Object transformation records:
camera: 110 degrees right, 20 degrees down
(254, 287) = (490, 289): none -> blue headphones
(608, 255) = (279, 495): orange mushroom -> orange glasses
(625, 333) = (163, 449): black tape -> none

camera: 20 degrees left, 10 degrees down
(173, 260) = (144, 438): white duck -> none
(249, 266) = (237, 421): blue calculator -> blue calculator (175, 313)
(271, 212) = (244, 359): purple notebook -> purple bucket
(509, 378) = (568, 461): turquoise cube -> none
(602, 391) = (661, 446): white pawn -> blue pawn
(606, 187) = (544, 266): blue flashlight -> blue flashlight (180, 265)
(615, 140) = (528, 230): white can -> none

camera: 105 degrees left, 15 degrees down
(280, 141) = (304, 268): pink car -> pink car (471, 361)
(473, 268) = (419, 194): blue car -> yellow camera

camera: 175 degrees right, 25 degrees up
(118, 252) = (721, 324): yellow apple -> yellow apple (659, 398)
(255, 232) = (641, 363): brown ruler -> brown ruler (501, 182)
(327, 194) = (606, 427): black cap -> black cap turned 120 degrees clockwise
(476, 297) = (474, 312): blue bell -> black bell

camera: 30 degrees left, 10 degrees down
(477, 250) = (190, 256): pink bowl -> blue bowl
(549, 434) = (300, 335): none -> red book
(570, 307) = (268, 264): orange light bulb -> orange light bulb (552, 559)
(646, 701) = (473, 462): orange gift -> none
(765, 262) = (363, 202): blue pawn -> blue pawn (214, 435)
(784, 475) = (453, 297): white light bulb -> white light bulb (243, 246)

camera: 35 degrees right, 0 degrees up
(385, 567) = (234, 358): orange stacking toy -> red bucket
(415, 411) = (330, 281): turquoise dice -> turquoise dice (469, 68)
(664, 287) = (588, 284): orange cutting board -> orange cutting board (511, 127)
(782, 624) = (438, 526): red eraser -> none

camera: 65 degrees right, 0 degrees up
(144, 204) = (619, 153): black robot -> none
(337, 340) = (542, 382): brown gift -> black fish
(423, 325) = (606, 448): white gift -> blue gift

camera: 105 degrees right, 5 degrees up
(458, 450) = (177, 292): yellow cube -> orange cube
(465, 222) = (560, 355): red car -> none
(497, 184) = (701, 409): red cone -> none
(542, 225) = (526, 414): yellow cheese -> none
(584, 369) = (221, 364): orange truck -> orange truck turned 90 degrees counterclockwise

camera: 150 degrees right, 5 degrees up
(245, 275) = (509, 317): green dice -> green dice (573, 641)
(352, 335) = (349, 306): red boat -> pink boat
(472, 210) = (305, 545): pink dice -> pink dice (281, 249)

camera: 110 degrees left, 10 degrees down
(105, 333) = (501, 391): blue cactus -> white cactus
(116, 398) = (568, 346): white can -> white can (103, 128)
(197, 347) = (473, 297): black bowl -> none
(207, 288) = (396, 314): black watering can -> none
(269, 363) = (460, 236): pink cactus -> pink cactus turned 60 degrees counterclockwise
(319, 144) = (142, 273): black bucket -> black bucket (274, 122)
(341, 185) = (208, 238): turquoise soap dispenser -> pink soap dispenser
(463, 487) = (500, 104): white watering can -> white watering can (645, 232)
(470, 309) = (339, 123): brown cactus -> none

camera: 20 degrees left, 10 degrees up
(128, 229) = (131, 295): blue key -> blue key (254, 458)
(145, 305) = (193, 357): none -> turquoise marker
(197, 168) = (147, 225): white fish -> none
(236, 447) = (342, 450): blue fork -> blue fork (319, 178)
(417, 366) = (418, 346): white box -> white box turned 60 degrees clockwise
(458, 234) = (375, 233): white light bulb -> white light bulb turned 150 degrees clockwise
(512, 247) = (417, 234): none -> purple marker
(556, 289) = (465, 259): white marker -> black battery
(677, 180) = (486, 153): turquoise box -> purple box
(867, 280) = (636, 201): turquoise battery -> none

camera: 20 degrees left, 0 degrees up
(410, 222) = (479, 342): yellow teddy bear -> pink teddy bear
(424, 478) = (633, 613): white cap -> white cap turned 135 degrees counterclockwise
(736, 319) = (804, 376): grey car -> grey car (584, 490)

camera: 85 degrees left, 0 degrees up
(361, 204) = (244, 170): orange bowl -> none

• _WORK ORDER_
Every line of the data that holds "orange" should be counted, and only the total given.

• _TASK SOLUTION_
8